TASK DIRECTIONS: Each line that contains the word "none" is to be copied from the records below.

EXERCISE MATERIAL:
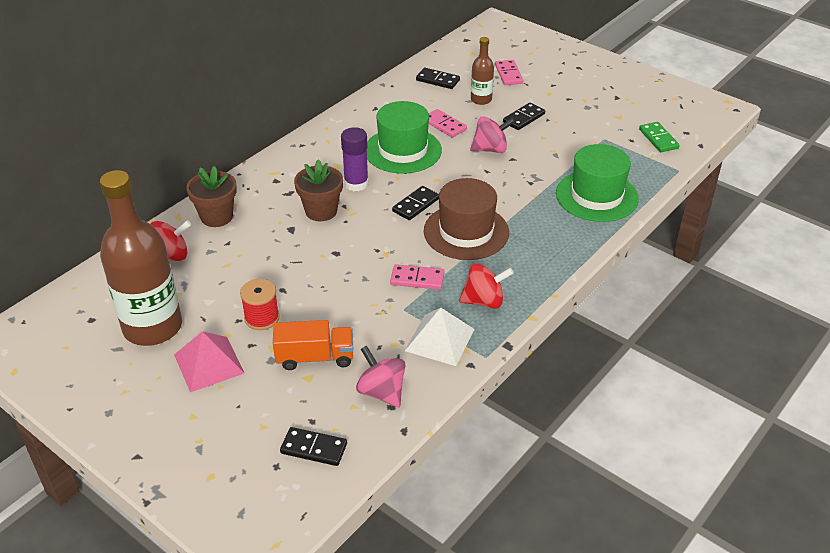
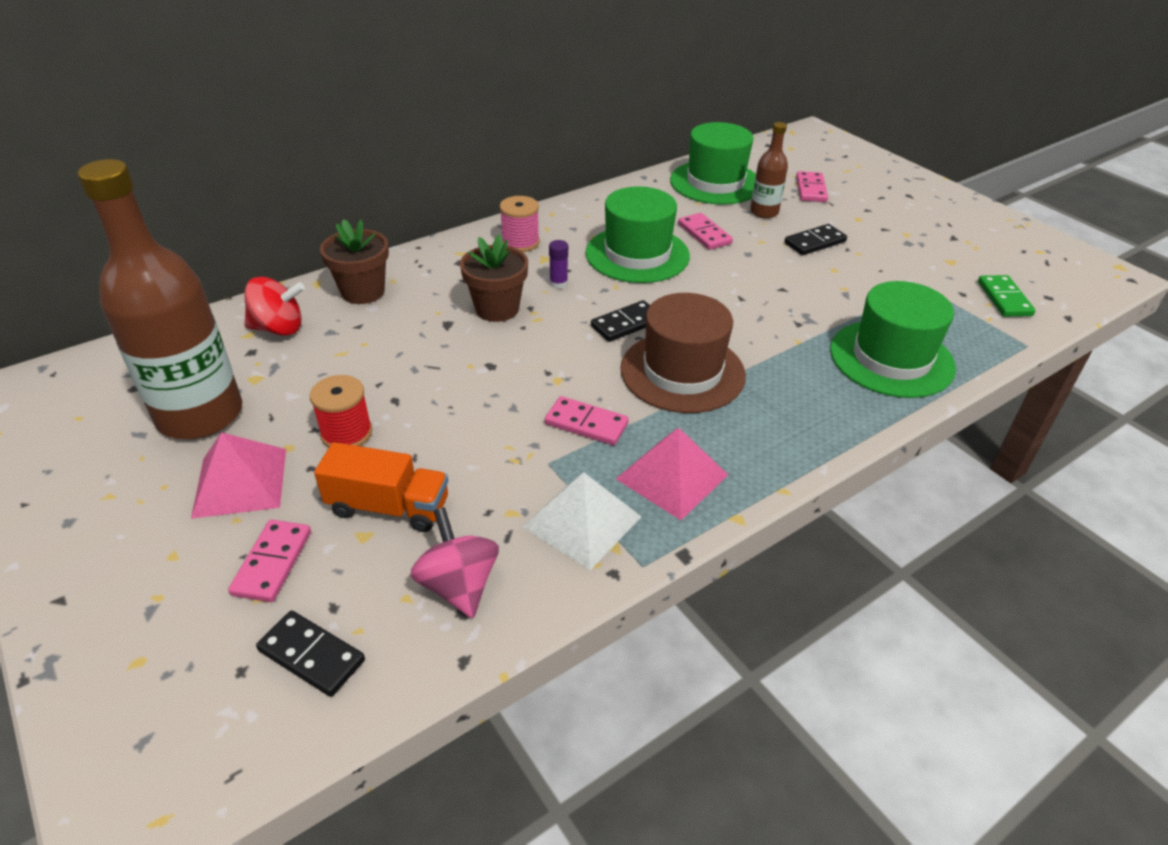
camera: 15 degrees right, 0 degrees up
(260, 405) = (272, 563): none -> pink domino
(314, 156) = (520, 242): none -> pink spool
(356, 184) = (558, 283): purple glue stick -> purple glue stick, size x0.55
(437, 80) = (715, 182): black domino -> green hat
(484, 301) = (672, 476): red spinning top -> pink pyramid
(490, 149) = (756, 272): pink spinning top -> none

FINISHED TASK:
(260, 405) = (272, 563): none -> pink domino
(314, 156) = (520, 242): none -> pink spool
(490, 149) = (756, 272): pink spinning top -> none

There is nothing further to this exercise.